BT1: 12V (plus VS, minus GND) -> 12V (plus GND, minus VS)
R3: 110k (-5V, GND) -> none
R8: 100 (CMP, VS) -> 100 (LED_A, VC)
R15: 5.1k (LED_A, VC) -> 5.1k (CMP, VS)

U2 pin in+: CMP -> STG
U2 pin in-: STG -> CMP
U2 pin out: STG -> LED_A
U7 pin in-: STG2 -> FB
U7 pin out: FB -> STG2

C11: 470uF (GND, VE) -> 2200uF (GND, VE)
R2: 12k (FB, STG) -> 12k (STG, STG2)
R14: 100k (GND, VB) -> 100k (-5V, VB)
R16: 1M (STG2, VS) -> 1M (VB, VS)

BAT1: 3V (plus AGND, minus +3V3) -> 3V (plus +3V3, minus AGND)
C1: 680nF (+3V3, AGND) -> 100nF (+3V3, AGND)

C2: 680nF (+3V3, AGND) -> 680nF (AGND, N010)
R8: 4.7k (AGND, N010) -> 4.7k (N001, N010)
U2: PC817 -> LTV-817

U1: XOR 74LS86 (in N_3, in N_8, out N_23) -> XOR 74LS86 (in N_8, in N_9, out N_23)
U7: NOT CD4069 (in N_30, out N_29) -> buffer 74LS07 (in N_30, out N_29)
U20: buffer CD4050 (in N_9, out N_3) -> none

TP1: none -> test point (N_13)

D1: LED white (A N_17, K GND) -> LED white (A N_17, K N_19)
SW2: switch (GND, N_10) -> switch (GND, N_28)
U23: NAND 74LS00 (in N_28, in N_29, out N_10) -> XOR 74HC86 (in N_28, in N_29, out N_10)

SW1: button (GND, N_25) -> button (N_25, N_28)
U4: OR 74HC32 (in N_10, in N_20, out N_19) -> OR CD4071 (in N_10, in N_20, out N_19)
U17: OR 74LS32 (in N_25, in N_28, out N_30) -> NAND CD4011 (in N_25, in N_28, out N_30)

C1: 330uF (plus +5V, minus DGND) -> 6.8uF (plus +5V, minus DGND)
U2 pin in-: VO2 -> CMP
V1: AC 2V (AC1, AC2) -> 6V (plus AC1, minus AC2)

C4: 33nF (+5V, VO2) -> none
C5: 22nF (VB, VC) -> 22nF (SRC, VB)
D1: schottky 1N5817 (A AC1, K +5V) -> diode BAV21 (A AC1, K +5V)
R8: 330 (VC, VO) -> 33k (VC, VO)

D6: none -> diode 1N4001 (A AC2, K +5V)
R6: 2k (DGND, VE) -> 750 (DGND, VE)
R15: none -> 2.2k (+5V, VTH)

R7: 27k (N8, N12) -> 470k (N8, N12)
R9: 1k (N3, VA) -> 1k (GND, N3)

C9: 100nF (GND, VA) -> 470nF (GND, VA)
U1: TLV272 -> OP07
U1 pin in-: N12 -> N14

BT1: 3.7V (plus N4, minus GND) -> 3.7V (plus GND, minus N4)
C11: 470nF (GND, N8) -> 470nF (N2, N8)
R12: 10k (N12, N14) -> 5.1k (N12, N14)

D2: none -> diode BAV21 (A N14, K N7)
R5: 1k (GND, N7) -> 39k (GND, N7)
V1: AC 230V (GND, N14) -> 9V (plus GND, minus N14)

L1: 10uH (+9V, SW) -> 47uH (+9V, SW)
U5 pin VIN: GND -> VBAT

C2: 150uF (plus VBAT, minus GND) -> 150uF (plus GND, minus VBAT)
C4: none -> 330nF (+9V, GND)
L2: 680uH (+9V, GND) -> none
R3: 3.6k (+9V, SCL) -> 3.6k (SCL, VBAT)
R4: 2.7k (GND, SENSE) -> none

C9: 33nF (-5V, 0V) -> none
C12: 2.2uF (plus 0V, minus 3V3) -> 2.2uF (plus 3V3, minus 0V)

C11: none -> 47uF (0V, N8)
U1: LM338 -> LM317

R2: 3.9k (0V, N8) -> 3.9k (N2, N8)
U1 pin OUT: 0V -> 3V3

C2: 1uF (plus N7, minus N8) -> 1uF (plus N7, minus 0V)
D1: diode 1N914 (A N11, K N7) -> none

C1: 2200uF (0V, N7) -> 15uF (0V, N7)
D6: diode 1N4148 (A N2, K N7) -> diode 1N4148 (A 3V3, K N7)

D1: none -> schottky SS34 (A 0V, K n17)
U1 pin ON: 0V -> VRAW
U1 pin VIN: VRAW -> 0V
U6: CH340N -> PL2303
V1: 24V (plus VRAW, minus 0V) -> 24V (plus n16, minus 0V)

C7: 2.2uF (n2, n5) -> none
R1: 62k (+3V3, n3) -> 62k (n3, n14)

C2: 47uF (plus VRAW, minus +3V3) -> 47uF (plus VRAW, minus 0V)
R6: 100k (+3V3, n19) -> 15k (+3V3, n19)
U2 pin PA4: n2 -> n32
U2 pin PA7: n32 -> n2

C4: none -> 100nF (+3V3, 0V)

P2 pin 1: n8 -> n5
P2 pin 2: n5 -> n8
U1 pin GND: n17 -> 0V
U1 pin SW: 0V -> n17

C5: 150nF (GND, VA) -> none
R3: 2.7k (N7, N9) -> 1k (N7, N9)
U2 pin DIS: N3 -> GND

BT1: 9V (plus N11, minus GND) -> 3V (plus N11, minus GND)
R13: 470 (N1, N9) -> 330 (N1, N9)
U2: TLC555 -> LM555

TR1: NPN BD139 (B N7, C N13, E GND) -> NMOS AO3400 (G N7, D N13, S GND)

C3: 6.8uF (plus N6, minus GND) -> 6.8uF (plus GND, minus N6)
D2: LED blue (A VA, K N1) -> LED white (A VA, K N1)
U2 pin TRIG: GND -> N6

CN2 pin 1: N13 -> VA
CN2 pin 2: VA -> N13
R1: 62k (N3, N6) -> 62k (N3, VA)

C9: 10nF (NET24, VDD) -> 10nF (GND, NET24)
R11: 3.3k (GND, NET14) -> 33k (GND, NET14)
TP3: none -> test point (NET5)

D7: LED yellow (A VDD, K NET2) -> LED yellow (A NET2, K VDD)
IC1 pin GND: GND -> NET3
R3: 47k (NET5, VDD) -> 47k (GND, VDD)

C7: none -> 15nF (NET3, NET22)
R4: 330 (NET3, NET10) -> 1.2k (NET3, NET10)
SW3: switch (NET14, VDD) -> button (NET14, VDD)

-=-=-

> **Aim of the exercise**: Across all the entries above, how many lines have the word "buffer" in them? Only the number, please.

> **Result**: 2